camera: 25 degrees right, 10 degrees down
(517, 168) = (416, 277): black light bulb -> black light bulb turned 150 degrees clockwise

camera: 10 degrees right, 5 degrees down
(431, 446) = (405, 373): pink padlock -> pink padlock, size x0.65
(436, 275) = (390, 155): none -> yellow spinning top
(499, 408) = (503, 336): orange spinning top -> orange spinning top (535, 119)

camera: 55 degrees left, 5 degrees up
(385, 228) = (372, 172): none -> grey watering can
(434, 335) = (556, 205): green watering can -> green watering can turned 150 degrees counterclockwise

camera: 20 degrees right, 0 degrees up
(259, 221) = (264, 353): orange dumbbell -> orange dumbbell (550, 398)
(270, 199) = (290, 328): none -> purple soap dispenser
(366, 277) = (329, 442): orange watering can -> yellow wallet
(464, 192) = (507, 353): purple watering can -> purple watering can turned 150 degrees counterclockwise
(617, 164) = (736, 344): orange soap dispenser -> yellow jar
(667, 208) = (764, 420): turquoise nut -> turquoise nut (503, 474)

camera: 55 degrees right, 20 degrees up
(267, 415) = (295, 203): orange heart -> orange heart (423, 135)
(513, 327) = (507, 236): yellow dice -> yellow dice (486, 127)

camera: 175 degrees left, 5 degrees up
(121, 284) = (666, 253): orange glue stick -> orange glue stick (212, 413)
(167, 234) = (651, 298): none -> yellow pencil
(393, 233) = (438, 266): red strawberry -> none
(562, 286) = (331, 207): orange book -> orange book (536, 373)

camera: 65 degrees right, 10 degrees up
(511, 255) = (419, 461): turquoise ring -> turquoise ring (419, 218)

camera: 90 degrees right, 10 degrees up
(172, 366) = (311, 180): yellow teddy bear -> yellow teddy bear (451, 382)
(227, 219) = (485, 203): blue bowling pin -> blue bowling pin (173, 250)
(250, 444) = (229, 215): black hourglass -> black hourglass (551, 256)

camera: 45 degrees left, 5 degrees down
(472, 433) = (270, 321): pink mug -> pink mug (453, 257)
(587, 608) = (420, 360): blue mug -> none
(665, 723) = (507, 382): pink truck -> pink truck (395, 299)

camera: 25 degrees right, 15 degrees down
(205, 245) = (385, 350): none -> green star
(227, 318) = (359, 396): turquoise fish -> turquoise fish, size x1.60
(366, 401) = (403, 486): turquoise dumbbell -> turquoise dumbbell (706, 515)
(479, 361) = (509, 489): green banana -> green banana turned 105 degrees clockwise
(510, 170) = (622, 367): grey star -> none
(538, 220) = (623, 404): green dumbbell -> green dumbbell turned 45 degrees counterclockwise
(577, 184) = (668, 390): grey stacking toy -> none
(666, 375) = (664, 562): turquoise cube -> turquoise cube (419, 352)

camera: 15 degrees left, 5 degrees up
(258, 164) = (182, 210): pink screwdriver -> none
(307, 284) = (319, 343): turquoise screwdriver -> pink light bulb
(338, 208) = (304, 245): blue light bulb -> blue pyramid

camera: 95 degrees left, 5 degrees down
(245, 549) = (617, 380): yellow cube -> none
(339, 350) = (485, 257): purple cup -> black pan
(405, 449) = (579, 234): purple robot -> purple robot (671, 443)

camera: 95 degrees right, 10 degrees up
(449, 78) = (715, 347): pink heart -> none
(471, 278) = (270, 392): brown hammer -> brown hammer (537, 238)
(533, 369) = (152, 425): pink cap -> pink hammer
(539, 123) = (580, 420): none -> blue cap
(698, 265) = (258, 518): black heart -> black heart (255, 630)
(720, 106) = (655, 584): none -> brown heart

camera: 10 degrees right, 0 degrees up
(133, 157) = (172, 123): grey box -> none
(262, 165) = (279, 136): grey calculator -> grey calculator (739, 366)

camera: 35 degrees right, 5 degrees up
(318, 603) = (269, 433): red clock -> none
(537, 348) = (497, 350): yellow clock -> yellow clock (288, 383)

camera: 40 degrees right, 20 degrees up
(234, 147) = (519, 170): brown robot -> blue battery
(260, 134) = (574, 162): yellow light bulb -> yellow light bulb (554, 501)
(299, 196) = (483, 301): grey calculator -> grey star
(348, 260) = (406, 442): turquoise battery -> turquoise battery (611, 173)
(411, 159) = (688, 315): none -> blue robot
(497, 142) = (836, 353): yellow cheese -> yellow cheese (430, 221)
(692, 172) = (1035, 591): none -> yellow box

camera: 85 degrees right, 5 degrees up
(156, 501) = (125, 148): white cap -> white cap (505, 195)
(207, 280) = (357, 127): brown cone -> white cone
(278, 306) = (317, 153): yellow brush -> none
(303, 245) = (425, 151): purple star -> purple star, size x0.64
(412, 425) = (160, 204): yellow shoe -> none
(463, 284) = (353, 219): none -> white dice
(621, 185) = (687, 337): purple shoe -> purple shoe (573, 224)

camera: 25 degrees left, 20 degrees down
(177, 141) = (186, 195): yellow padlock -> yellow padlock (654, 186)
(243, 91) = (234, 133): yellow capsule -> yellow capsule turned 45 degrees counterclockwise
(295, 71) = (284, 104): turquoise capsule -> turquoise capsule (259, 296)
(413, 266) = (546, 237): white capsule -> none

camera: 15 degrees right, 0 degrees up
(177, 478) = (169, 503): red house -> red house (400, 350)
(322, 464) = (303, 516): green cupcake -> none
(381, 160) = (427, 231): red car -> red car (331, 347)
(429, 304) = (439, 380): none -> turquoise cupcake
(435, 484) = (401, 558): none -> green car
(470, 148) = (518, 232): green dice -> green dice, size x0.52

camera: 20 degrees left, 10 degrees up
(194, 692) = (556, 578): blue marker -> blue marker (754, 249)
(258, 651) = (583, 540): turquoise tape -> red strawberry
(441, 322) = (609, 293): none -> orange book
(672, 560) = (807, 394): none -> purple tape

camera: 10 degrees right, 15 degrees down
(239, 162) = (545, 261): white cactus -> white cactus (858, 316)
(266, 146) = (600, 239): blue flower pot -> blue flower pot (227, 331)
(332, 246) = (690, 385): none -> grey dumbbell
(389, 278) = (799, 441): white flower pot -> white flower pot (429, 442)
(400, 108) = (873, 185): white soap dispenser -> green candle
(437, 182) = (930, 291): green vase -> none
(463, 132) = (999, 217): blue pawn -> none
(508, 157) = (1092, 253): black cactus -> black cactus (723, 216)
----------
TASK REQUIREMENTS: Repeat only the stretch of lines starting at the one containing "camera: 20 degrees left, 10 degrees up" and running to the final line of the entries above.

ANSWER:
camera: 20 degrees left, 10 degrees up
(194, 692) = (556, 578): blue marker -> blue marker (754, 249)
(258, 651) = (583, 540): turquoise tape -> red strawberry
(441, 322) = (609, 293): none -> orange book
(672, 560) = (807, 394): none -> purple tape

camera: 10 degrees right, 15 degrees down
(239, 162) = (545, 261): white cactus -> white cactus (858, 316)
(266, 146) = (600, 239): blue flower pot -> blue flower pot (227, 331)
(332, 246) = (690, 385): none -> grey dumbbell
(389, 278) = (799, 441): white flower pot -> white flower pot (429, 442)
(400, 108) = (873, 185): white soap dispenser -> green candle
(437, 182) = (930, 291): green vase -> none
(463, 132) = (999, 217): blue pawn -> none
(508, 157) = (1092, 253): black cactus -> black cactus (723, 216)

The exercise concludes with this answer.